====== DATA TO USE ======

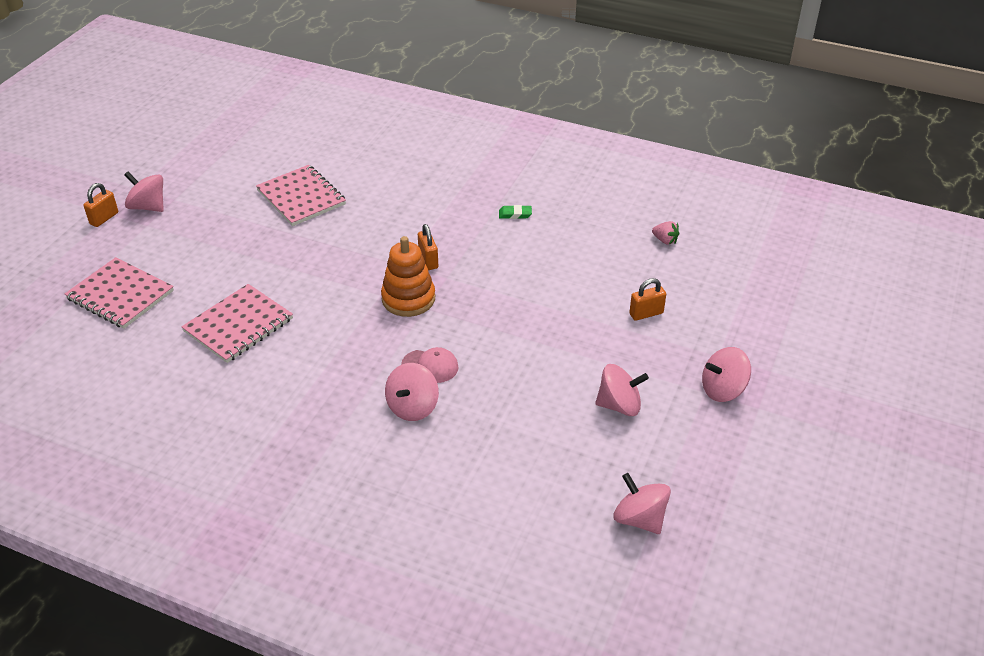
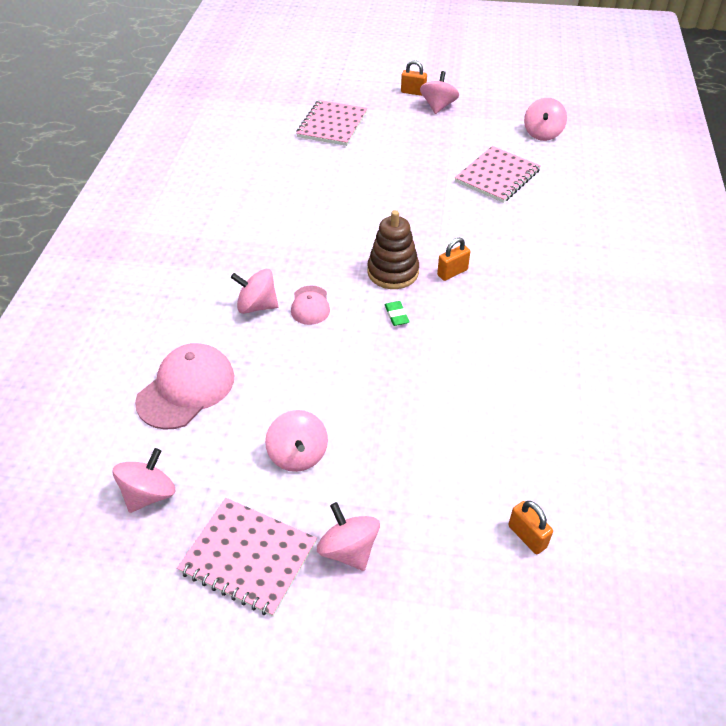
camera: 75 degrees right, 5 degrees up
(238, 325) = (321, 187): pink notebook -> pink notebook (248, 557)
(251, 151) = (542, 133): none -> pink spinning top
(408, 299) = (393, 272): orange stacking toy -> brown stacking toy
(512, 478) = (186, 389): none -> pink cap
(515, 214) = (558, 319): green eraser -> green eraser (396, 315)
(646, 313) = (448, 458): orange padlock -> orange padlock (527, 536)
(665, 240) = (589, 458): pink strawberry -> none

======

WHAT TO PRODUCE ::
Find the string "none" in the listing and return every line that holds it.

FINISHED EXERCISE ::
(251, 151) = (542, 133): none -> pink spinning top
(512, 478) = (186, 389): none -> pink cap
(665, 240) = (589, 458): pink strawberry -> none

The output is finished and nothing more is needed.